-- WORK TO COMPLETE --
Lines with "bottom": state how many there are in the records below, and nothing else.

-- DATA SHOWN --
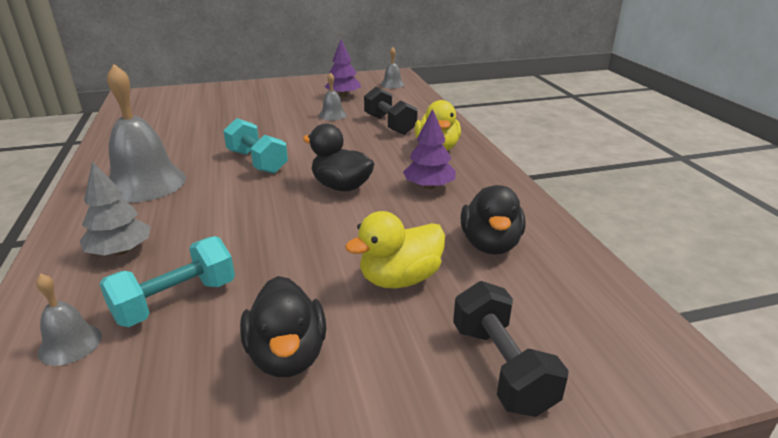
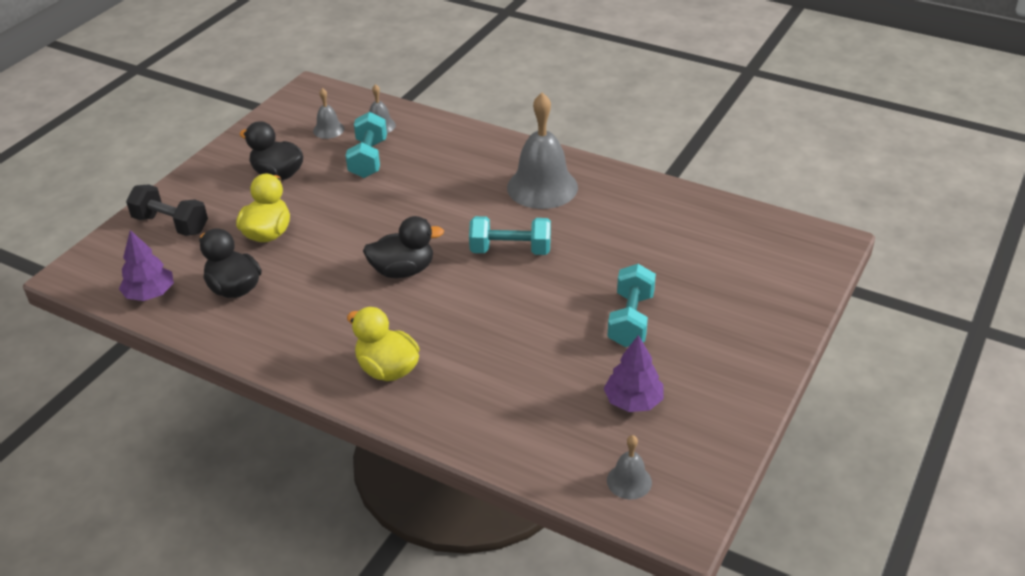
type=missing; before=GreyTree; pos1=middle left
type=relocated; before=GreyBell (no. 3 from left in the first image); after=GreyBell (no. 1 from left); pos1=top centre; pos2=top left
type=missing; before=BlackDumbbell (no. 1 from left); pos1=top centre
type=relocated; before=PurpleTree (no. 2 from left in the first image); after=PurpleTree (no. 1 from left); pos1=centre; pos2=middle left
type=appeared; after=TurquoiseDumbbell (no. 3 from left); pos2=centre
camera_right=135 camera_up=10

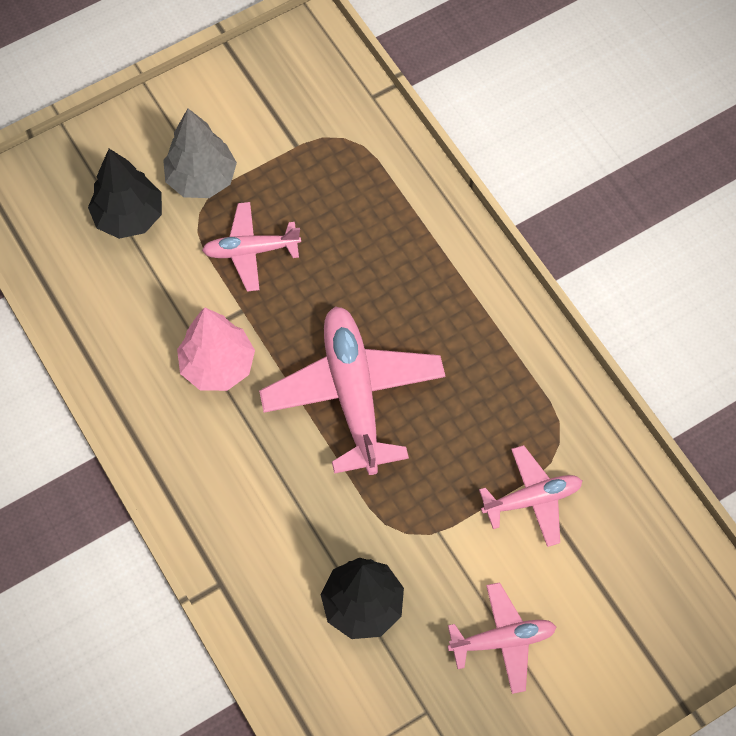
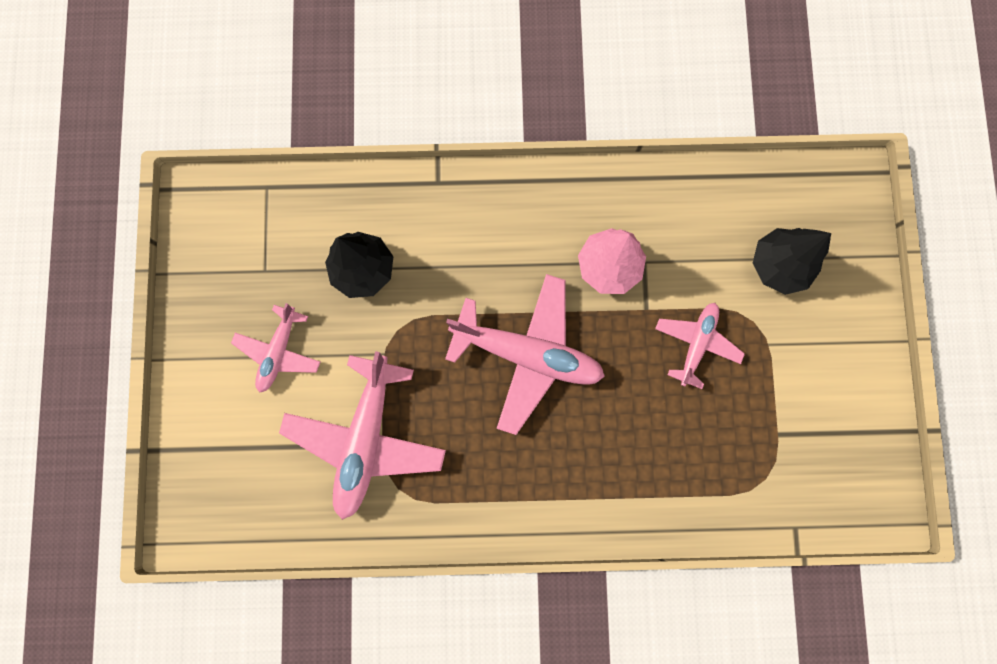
type=missing; before=GreyTree; pos1=top left
type=size; before=PinkPlane (no. 4 from left in the first image); pos1=bottom right; pos2=centre; scale=1.77
camera_right=120 camera_up=15

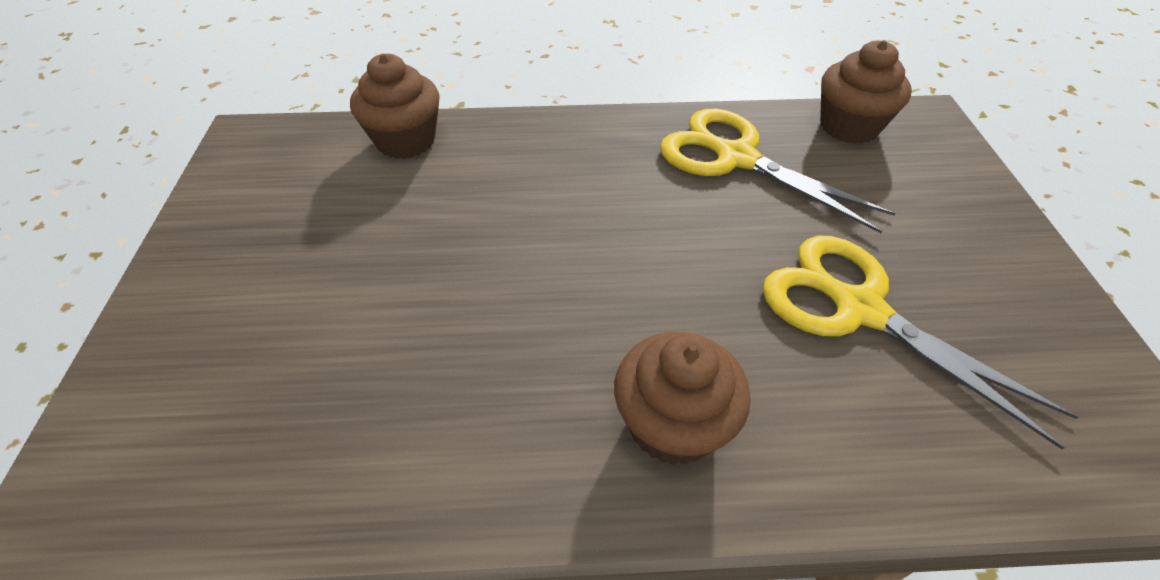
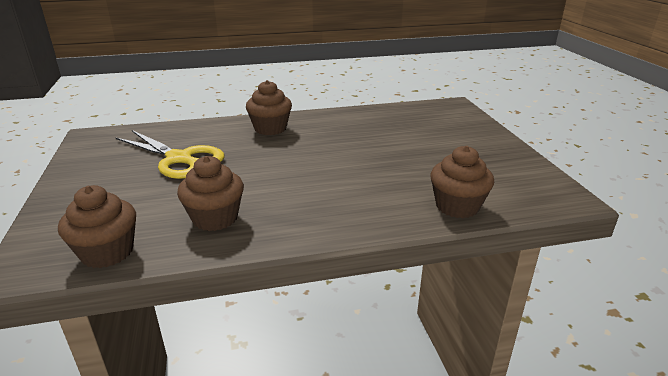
type=exchanged; before=YellowScissors (no. 1 from left); after=BrownCupcake (no. 2 from left); pos1=top right; pos2=middle left
camera_right=170 camera_up=-20

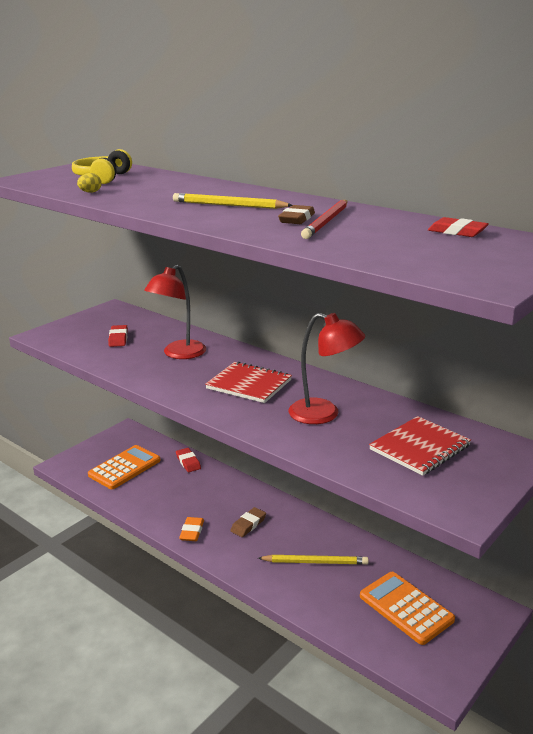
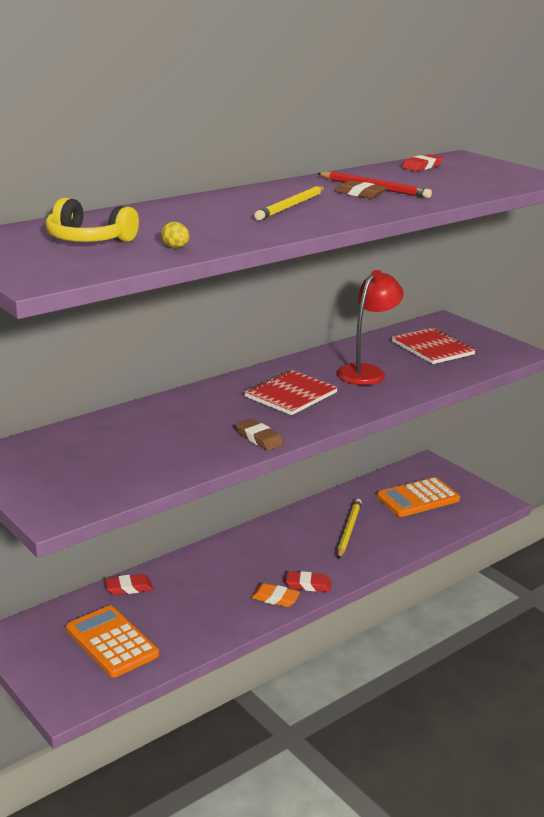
type=relocated; before=RedEraser (no. 1 from left in the first image); after=RedEraser (no. 2 from left); pos1=middle left; pos2=bottom centre
type=missing; before=RedLamp (no. 1 from left); pos1=middle left
type=relocated; before=BrownEraser (no. 1 from left); pos1=bottom centre; pos2=centre
camera_right=-80 camera_up=0

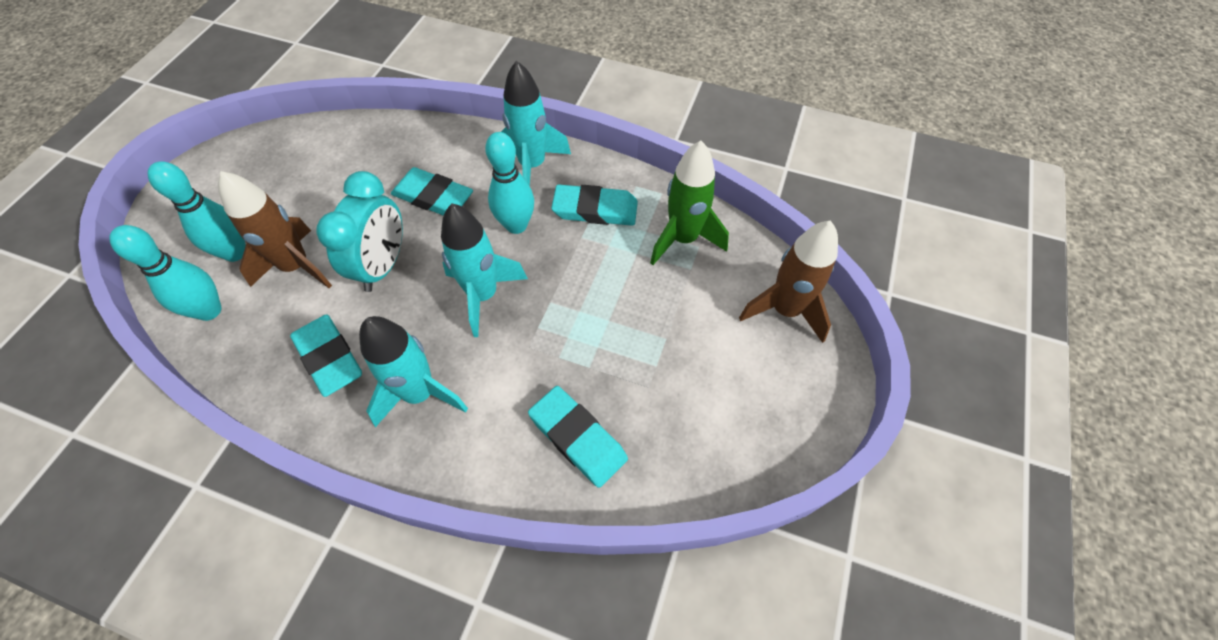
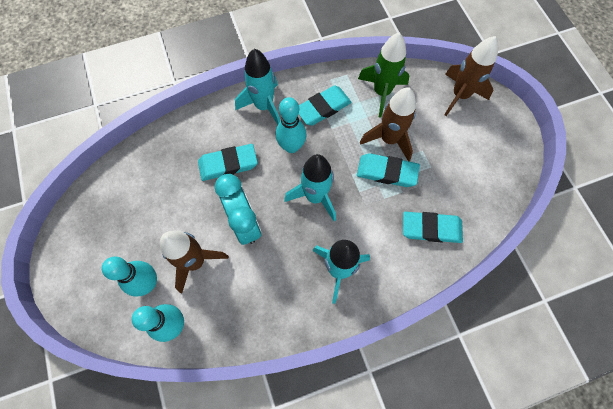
type=relocated; before=TurquoiseEraser (no. 1 from left in the first image); after=TurquoiseEraser (no. 3 from left); pos1=middle left; pos2=centre
type=appeared; after=BrownRocket (no. 2 from left); pos2=top centre
camera_right=-40 camera_up=10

-- PROBLEM SOLUTION --
3